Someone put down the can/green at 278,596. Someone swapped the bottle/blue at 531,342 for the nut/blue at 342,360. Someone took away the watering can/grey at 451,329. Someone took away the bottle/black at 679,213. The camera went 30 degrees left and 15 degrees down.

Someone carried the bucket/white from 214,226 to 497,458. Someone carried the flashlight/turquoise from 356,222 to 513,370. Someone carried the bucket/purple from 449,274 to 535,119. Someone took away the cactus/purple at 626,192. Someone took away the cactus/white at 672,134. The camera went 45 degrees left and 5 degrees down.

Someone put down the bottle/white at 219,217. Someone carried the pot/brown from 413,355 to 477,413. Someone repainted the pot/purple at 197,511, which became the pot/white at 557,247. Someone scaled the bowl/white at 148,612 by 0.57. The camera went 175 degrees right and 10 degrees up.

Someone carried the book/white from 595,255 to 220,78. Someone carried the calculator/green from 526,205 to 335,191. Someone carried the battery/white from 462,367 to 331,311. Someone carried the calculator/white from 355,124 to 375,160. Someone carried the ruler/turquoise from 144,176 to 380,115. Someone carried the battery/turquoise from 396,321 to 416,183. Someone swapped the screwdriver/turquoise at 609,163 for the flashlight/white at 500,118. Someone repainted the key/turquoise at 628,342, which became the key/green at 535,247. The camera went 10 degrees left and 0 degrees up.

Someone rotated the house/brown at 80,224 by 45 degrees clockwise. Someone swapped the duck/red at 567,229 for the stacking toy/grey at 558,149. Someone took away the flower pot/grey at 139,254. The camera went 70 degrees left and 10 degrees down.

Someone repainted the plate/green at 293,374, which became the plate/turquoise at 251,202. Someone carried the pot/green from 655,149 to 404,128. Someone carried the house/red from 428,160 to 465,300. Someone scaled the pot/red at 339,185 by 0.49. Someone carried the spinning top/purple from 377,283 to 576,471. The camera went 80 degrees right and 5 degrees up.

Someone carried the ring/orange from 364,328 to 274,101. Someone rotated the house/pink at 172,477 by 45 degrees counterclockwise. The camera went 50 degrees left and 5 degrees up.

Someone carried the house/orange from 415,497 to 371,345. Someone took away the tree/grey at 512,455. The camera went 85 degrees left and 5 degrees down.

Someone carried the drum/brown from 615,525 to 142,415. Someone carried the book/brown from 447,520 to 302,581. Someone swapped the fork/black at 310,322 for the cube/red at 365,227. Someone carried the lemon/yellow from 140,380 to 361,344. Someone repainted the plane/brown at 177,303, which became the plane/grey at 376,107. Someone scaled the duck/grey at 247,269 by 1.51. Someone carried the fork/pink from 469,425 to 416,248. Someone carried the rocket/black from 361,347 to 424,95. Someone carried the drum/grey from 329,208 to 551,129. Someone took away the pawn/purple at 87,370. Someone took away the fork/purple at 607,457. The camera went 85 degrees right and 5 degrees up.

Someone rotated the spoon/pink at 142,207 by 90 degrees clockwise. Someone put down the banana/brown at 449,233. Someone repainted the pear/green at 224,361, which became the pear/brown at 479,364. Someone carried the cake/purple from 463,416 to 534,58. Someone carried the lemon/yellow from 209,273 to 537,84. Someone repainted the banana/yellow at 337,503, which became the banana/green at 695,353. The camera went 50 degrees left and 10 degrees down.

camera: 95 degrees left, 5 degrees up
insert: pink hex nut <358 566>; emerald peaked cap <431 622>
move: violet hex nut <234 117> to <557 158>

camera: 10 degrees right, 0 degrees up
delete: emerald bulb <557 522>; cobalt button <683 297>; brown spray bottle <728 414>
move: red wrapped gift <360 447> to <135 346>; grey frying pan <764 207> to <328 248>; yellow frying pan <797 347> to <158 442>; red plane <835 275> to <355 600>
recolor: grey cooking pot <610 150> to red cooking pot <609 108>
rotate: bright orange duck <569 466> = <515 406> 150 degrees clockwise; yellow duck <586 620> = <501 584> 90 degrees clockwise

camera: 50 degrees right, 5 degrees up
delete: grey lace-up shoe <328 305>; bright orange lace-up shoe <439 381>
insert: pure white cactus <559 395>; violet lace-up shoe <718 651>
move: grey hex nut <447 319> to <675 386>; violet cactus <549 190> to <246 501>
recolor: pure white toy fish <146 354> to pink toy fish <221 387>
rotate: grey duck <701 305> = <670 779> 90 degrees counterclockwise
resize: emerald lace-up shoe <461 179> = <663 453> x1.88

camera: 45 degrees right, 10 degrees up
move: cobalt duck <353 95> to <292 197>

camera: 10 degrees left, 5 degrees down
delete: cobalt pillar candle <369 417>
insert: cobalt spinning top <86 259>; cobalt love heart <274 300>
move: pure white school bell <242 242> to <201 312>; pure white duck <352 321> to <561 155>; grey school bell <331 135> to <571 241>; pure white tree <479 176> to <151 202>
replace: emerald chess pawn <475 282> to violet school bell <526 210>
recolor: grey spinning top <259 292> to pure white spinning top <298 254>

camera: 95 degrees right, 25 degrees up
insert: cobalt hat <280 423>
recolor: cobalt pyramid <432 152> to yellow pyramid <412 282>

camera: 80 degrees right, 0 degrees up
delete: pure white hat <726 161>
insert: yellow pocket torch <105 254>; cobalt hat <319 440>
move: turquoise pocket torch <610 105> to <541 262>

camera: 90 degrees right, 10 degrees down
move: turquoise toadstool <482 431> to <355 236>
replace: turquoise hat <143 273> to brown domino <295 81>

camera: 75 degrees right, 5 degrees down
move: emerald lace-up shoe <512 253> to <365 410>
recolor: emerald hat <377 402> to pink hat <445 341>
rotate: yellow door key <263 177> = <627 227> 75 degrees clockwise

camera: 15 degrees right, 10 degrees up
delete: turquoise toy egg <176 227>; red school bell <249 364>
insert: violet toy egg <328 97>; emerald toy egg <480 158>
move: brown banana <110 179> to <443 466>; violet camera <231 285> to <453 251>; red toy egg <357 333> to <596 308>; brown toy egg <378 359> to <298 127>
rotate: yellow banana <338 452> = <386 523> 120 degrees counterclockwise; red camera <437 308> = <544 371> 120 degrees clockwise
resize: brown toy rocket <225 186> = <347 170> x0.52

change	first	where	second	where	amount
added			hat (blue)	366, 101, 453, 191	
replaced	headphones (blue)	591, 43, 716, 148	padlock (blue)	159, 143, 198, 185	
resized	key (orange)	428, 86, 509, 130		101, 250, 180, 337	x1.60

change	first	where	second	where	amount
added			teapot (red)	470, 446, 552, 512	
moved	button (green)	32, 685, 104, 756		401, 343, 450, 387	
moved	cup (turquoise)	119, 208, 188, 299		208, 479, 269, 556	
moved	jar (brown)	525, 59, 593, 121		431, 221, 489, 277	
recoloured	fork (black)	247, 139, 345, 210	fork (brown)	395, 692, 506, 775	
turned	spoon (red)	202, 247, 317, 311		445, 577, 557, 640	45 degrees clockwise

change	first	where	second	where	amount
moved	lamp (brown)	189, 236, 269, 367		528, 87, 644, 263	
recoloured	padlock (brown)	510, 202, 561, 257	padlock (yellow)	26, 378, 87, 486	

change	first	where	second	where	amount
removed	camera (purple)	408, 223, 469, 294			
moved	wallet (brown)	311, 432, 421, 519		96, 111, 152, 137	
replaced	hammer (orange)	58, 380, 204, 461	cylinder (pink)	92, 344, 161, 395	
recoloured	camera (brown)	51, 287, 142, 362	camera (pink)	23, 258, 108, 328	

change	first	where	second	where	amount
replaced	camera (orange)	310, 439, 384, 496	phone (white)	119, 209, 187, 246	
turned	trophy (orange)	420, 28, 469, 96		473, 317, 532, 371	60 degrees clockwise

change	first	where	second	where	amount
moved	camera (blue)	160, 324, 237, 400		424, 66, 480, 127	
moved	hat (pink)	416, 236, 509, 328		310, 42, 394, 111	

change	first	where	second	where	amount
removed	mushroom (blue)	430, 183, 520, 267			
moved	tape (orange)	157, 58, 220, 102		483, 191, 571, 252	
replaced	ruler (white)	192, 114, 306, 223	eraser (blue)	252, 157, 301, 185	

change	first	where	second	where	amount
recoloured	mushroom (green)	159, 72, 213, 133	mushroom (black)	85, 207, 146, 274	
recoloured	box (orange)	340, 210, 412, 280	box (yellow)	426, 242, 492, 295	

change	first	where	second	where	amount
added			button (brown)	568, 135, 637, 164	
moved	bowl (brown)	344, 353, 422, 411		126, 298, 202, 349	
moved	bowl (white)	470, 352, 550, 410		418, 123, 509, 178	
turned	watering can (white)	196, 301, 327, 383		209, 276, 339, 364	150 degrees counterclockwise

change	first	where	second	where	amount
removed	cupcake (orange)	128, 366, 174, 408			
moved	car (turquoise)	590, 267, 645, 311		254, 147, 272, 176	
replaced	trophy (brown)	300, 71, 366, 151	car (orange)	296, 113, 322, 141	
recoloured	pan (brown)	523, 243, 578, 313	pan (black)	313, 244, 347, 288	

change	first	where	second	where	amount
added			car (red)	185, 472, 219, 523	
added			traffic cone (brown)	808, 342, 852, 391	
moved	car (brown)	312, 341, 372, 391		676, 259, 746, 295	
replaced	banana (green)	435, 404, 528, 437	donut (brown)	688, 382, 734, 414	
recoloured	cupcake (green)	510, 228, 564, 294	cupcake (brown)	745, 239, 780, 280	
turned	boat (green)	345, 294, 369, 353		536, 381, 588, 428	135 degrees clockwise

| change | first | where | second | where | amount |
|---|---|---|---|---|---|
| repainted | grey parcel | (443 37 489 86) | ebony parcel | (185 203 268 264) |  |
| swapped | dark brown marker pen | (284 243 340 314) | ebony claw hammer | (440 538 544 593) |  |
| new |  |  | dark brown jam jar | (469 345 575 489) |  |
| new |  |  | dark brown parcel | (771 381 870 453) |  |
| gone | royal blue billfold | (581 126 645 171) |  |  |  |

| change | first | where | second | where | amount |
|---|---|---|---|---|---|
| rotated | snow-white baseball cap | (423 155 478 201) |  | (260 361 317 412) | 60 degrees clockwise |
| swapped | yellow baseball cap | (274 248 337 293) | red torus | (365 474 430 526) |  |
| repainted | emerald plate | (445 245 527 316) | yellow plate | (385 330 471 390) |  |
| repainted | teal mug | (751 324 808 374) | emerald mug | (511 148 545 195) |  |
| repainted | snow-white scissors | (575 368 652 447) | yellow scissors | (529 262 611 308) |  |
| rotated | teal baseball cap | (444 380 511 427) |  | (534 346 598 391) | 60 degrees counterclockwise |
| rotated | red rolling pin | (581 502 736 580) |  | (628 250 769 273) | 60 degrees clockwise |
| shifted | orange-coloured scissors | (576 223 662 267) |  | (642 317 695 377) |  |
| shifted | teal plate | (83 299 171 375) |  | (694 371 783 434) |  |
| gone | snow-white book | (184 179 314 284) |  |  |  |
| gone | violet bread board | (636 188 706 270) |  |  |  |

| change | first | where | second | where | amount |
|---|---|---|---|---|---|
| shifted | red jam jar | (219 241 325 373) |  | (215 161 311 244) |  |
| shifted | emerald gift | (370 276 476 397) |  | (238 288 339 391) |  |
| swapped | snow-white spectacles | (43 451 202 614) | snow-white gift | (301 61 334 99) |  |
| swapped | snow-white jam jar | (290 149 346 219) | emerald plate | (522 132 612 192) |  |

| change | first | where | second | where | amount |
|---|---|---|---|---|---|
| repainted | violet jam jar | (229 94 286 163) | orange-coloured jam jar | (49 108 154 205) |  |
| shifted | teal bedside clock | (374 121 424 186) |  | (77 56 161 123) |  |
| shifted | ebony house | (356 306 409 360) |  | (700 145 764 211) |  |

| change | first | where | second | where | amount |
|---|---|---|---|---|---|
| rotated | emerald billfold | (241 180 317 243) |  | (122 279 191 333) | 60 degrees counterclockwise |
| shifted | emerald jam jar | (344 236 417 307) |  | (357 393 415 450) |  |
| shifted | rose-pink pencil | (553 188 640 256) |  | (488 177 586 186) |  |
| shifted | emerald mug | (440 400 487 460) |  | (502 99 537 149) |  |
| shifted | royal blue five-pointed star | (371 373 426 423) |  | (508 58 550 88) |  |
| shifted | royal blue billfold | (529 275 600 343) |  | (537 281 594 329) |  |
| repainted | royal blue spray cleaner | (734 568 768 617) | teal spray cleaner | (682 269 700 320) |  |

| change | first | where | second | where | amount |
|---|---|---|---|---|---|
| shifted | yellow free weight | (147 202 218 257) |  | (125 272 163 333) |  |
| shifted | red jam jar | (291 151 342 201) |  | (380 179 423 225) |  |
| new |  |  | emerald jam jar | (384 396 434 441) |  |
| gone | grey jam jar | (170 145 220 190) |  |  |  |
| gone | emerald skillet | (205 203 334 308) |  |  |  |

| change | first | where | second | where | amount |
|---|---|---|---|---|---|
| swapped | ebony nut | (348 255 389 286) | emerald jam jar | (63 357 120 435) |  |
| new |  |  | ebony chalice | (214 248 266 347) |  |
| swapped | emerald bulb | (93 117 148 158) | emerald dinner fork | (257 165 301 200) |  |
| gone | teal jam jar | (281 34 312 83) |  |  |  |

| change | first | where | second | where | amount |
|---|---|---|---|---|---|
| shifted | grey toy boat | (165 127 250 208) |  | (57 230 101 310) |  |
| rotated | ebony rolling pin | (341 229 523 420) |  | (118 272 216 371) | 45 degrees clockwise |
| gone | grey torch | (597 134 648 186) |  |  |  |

-- -- --

(Exercise details): For each line in the entries that contains the string "recolor", make a copy.

(Solution to the exercise):
recolor: grey cooking pot <610 150> to red cooking pot <609 108>
recolor: pure white toy fish <146 354> to pink toy fish <221 387>
recolor: grey spinning top <259 292> to pure white spinning top <298 254>
recolor: cobalt pyramid <432 152> to yellow pyramid <412 282>
recolor: emerald hat <377 402> to pink hat <445 341>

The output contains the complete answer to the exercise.